(Directions for this task):
The material below contains a line with "IC204: HG7881 -> L9110S" and a line with "C203: 68nF (COM, SIG9) -> 680nF (COM, SIG9)". Copy exactly those two lines and all lines between them.

--

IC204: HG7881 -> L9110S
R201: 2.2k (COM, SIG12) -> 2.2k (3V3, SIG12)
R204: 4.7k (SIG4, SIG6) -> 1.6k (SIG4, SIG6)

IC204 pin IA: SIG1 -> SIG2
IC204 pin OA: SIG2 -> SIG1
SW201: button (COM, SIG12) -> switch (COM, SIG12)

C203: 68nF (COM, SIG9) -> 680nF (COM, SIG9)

--

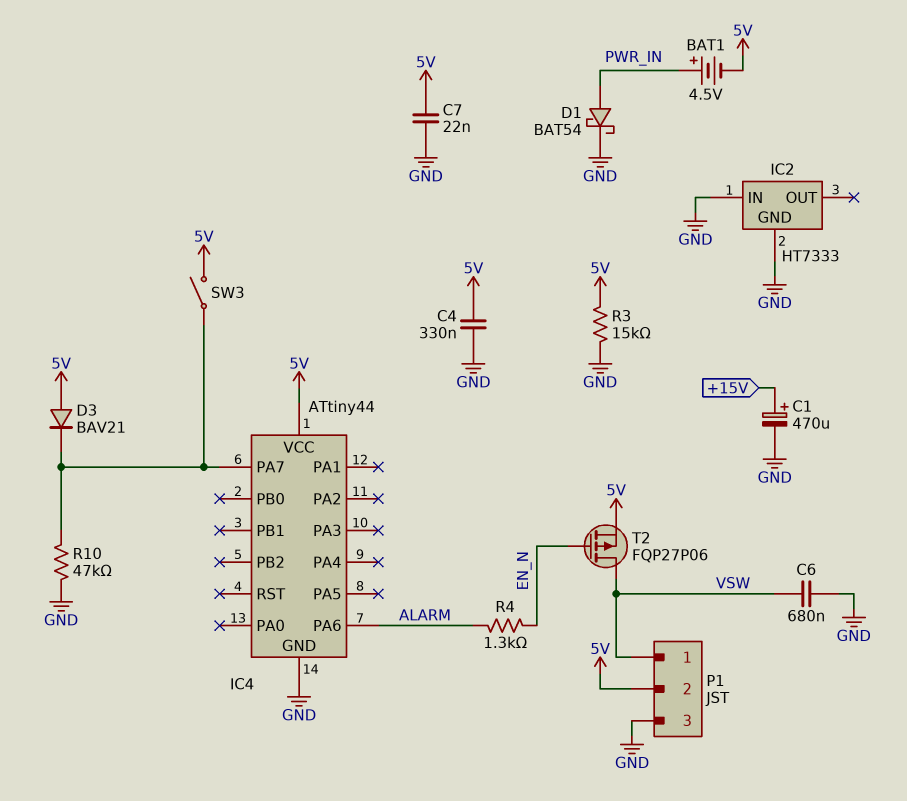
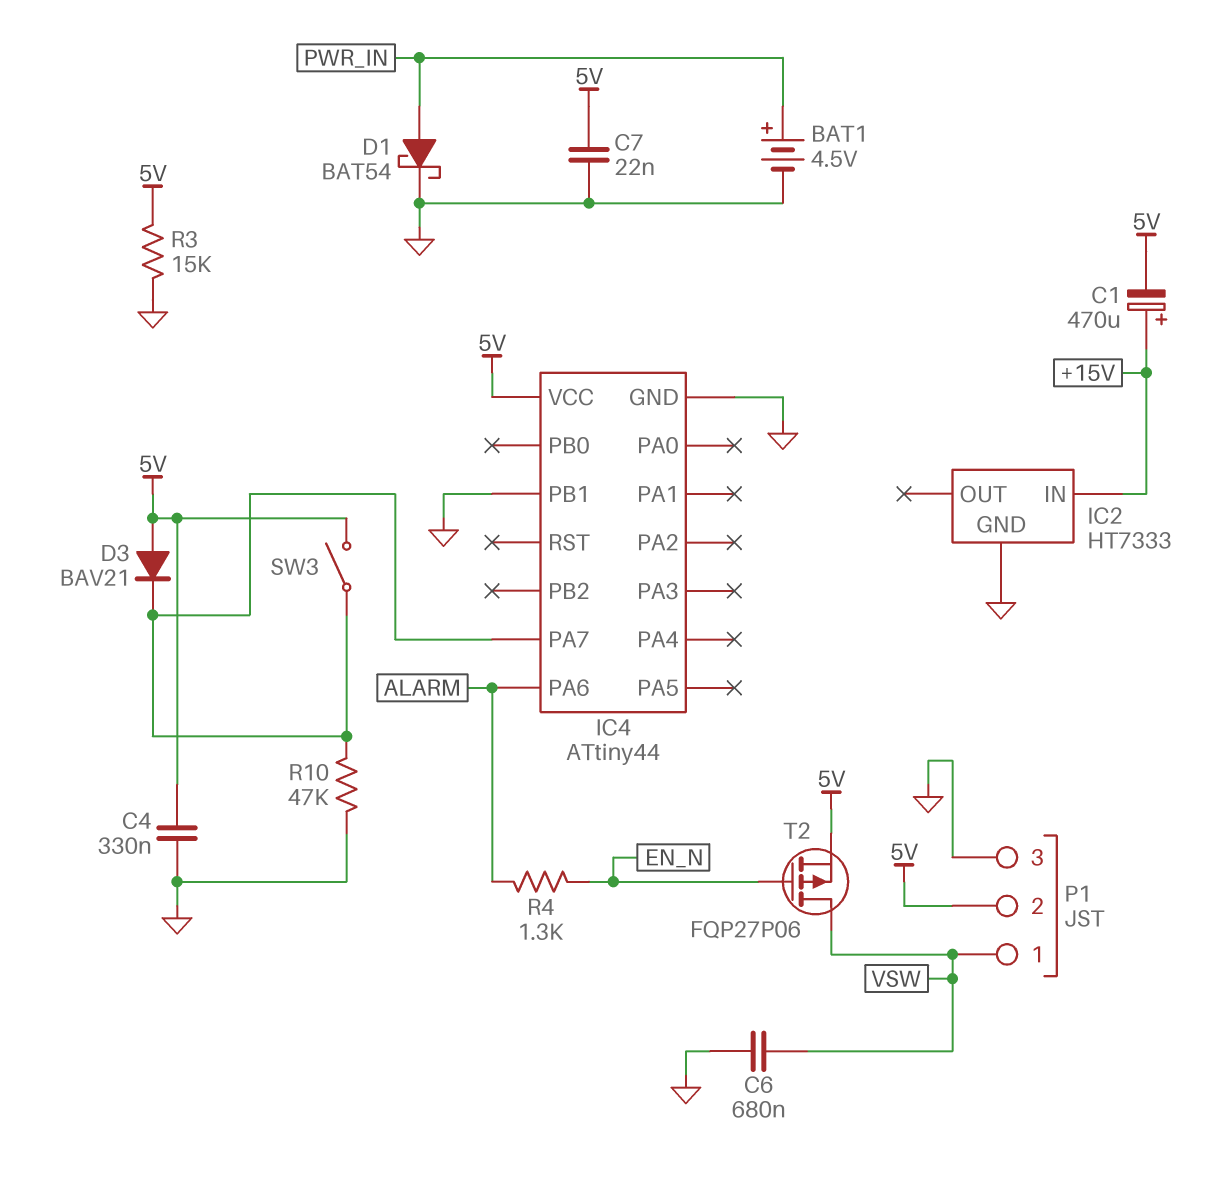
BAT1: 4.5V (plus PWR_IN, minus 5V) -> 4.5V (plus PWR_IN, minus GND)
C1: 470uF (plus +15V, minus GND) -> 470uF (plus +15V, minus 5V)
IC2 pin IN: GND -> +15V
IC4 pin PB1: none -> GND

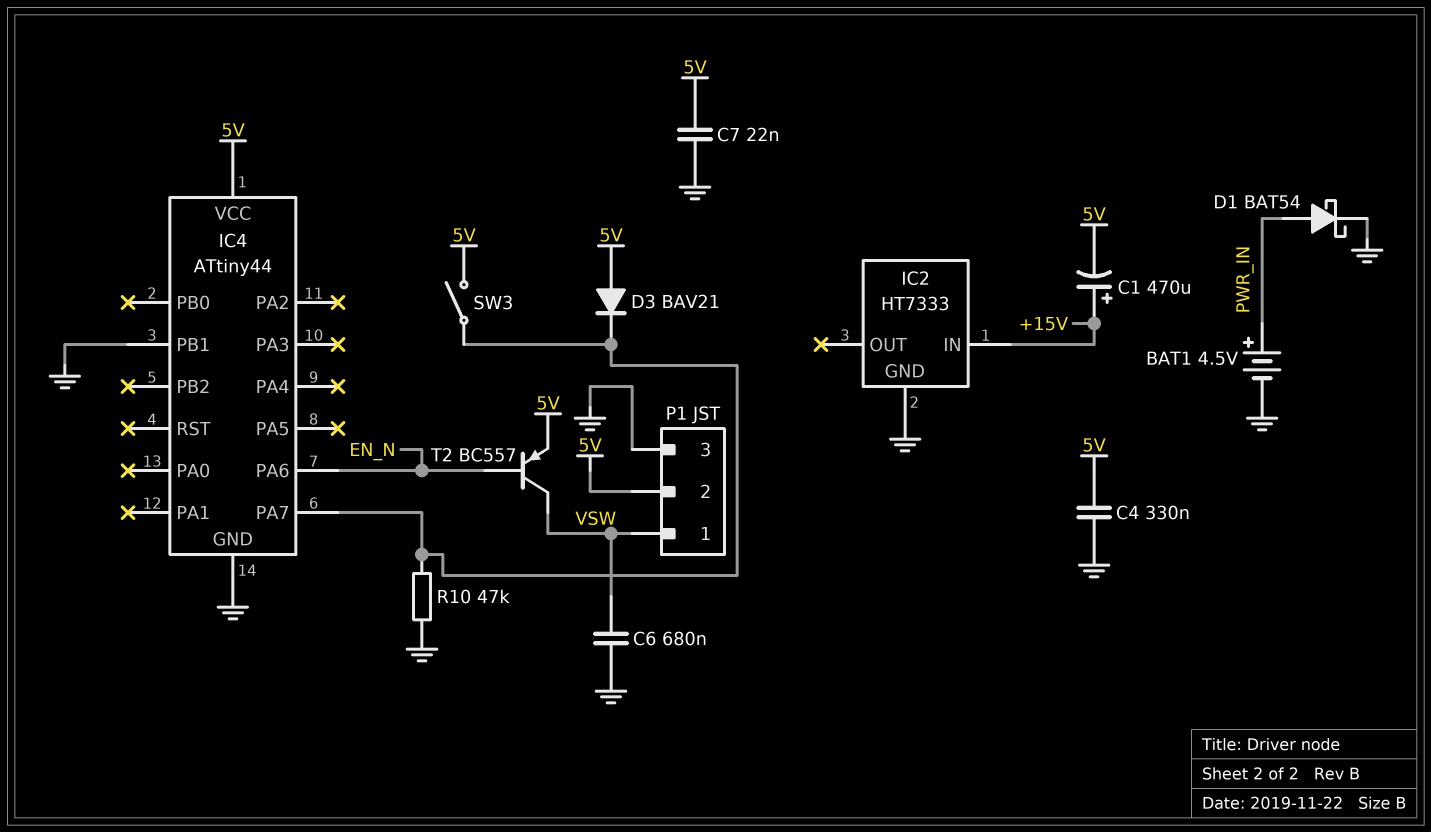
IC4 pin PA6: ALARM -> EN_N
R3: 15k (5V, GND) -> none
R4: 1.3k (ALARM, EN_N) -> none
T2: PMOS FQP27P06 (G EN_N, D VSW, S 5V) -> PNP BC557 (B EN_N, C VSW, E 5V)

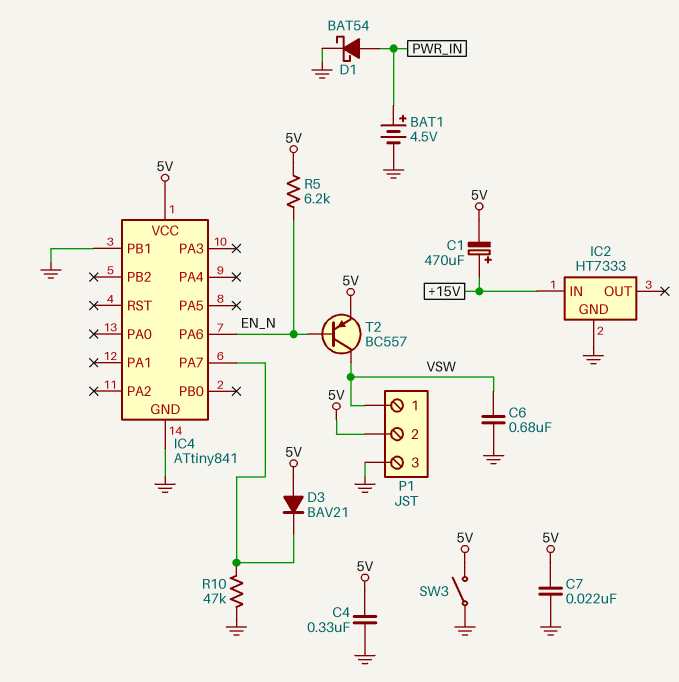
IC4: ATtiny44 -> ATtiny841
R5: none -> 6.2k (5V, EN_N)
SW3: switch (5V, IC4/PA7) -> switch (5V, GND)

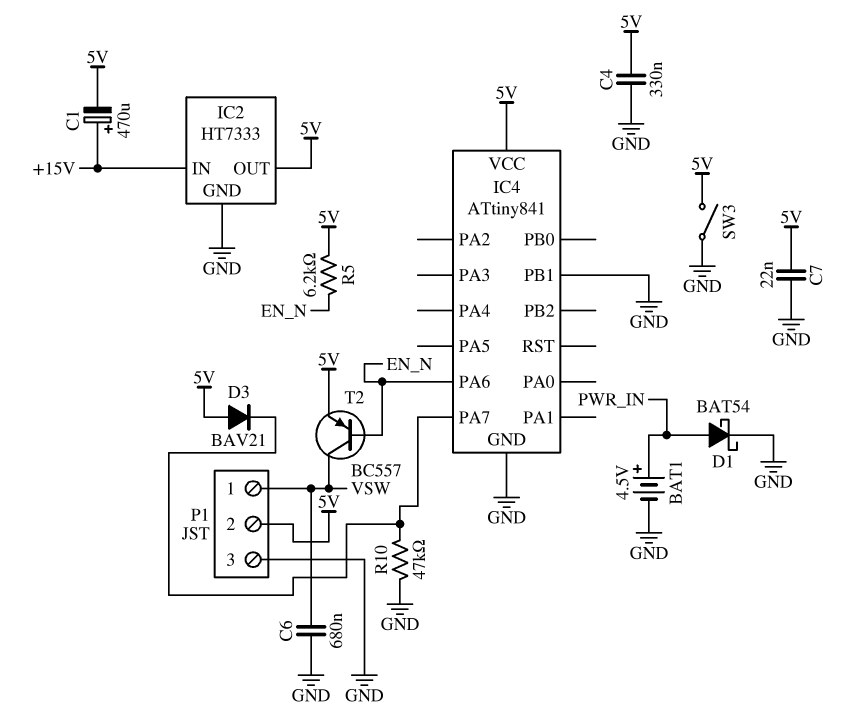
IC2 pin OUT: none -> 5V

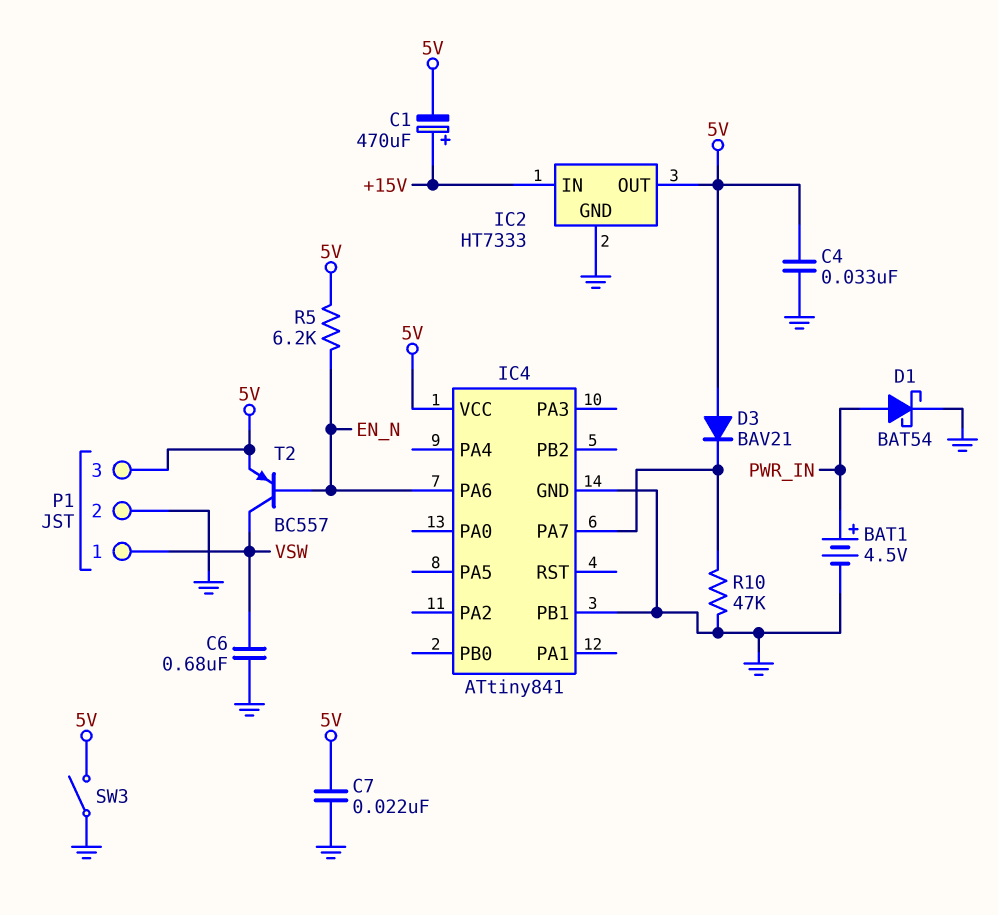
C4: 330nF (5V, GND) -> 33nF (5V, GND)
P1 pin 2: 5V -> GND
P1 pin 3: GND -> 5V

--

(Result below):
IC204: HG7881 -> L9110S
R201: 2.2k (COM, SIG12) -> 2.2k (3V3, SIG12)
R204: 4.7k (SIG4, SIG6) -> 1.6k (SIG4, SIG6)

IC204 pin IA: SIG1 -> SIG2
IC204 pin OA: SIG2 -> SIG1
SW201: button (COM, SIG12) -> switch (COM, SIG12)

C203: 68nF (COM, SIG9) -> 680nF (COM, SIG9)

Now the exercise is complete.